* [Goal]
Rewrite the lines of the records from the one containing "Ottergate [689, 790]" through the end of the records, and offset each coordinate in the answers by adding 63 to it. Give only those lines.

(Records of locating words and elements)
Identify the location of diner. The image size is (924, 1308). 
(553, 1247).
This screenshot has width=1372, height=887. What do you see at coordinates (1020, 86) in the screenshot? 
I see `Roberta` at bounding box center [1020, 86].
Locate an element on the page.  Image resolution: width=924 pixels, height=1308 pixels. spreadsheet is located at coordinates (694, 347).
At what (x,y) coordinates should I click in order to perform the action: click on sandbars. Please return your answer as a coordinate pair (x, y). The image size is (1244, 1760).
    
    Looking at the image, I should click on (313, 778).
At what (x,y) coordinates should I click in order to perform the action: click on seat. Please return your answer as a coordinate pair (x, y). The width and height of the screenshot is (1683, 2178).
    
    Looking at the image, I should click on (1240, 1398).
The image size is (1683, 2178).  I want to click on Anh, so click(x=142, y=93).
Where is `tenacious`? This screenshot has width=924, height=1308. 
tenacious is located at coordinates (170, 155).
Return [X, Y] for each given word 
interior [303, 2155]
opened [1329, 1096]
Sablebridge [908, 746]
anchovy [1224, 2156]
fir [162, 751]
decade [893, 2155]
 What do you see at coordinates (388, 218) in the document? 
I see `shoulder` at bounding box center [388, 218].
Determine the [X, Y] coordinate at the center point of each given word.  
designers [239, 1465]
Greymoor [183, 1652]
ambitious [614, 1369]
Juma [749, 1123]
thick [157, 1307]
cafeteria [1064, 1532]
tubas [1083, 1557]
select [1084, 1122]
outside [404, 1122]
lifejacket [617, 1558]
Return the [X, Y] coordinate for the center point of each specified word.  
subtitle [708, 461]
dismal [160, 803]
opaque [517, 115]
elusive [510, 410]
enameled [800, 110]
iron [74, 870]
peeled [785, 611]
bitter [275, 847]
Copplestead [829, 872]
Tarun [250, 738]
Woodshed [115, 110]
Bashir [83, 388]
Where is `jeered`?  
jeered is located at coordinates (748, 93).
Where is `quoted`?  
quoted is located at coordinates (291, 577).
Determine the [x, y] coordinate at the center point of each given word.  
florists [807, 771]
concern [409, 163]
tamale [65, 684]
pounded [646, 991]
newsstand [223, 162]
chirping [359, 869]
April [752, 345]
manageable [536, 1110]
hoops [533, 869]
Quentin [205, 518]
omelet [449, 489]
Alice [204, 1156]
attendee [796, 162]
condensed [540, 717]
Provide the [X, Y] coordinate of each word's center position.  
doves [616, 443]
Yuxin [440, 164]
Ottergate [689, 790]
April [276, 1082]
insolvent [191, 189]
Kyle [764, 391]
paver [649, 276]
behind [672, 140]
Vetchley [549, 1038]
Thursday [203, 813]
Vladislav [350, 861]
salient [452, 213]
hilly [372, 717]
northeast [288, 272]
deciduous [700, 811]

* [Problem solution]
Ottergate [752, 853]
April [339, 1145]
insolvent [254, 252]
Kyle [827, 454]
paver [712, 339]
behind [735, 203]
Vetchley [612, 1101]
Thursday [266, 876]
Vladislav [413, 924]
salient [515, 276]
hilly [435, 780]
northeast [351, 335]
deciduous [763, 874]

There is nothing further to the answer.